WORK ITEM: The entries below contain a stretch that opens with the line containing "kalkulator [czerwony]" and closes with the line containing "pierścień [biały] (1st"; set down that stretch exactly, both ends included, and nothing else.

BEGIN ENTRIES SUPPLIED

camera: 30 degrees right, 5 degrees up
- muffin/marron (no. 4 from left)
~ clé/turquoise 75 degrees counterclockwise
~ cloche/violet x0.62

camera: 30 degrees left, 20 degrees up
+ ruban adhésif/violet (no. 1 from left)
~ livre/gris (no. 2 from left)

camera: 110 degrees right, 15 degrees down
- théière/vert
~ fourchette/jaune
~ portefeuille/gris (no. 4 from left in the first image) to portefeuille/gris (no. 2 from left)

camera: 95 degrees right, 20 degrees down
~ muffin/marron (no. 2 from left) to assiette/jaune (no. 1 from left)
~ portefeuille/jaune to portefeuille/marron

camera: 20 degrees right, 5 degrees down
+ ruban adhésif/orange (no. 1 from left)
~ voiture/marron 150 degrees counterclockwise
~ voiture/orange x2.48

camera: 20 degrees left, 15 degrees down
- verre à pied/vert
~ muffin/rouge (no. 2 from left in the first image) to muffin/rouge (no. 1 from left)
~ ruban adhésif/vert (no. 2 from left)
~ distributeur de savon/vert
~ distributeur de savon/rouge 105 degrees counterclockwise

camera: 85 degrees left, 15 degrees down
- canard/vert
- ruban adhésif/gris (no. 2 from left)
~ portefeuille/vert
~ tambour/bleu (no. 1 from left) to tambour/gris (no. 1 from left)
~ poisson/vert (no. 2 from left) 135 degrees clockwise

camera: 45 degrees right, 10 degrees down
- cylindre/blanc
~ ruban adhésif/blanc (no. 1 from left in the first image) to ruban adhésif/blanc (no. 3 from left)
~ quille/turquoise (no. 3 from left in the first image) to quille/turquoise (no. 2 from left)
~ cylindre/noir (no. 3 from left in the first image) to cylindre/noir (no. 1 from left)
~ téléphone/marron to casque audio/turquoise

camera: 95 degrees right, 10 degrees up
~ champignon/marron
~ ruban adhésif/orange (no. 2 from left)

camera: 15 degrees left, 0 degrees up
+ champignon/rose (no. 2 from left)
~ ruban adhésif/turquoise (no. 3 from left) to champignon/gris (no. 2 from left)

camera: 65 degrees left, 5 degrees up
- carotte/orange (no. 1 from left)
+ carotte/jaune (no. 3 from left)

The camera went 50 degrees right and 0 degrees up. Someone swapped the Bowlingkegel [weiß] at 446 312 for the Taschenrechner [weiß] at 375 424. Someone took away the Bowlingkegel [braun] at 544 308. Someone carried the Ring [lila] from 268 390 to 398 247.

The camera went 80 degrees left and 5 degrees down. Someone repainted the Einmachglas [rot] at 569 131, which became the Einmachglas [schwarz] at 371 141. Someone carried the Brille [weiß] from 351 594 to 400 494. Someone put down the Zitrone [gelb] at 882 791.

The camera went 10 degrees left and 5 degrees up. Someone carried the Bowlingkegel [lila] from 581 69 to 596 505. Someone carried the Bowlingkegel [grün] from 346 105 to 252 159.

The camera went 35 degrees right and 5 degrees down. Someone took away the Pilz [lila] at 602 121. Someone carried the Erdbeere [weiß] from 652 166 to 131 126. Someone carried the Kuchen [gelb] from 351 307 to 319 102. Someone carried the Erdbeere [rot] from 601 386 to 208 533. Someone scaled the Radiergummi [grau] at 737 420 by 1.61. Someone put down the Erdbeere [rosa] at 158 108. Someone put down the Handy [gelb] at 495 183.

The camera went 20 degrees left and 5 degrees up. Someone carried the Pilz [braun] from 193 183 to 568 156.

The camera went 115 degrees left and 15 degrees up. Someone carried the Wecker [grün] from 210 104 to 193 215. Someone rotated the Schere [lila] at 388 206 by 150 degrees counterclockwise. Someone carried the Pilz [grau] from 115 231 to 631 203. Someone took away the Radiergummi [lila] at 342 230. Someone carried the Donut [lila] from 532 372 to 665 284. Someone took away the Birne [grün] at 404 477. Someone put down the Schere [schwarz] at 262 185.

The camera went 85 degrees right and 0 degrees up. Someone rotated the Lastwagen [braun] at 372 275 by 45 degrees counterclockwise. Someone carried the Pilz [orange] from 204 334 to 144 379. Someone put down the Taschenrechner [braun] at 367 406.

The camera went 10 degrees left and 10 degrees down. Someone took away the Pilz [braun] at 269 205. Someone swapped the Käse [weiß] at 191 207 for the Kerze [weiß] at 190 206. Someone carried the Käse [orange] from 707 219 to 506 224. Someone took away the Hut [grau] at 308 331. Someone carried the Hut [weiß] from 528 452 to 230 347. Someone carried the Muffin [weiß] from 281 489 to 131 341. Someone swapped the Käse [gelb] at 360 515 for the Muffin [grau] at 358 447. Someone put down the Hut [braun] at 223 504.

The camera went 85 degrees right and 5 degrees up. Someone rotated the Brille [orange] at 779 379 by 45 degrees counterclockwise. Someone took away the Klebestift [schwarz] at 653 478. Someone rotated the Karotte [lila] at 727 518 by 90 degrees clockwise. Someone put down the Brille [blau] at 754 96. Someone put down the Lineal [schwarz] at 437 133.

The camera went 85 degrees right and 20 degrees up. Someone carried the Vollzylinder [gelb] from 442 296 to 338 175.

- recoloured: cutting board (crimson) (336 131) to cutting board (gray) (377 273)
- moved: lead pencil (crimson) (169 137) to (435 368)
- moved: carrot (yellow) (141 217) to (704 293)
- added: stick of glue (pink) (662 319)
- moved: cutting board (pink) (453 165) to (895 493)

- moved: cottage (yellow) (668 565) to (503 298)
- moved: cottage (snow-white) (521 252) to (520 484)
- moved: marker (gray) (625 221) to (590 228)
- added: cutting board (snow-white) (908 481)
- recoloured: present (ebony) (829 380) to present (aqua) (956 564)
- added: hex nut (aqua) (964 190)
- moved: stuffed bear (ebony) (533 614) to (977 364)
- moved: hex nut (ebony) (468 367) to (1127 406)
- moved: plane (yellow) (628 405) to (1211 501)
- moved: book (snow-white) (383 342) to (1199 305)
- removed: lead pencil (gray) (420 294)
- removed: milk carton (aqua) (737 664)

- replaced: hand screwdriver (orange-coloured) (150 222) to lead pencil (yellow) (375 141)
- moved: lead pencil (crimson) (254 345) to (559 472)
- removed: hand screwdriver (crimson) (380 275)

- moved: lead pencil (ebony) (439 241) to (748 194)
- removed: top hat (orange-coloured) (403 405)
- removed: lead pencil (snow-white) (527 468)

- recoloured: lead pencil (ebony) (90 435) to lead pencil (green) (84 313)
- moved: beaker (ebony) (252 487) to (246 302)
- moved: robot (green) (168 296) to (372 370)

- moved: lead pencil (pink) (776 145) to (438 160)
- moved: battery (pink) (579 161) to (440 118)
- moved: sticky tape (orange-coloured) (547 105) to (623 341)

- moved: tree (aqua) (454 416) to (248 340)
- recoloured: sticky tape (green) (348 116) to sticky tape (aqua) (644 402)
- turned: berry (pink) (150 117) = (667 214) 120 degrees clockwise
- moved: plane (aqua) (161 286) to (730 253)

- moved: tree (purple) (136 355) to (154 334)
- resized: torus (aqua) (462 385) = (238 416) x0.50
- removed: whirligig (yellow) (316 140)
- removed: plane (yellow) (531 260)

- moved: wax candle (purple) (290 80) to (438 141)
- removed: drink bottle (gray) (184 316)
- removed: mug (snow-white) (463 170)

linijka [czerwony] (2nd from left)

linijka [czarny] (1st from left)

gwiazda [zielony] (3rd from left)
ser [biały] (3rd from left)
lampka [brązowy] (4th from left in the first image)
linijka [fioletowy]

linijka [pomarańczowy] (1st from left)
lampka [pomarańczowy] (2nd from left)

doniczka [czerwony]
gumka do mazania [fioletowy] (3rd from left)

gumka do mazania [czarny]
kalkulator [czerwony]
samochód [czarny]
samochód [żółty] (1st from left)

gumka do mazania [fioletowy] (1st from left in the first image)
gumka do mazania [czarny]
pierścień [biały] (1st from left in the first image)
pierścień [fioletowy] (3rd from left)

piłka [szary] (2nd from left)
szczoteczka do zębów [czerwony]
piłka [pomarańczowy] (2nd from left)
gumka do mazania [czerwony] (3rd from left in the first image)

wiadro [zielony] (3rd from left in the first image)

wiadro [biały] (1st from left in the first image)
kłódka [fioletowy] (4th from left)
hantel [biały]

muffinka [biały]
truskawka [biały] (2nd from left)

END ENTRIES SUPPLIED

OUTPUT:
kalkulator [czerwony]
samochód [czarny]
samochód [żółty] (1st from left)

gumka do mazania [fioletowy] (1st from left in the first image)
gumka do mazania [czarny]
pierścień [biały] (1st from left in the first image)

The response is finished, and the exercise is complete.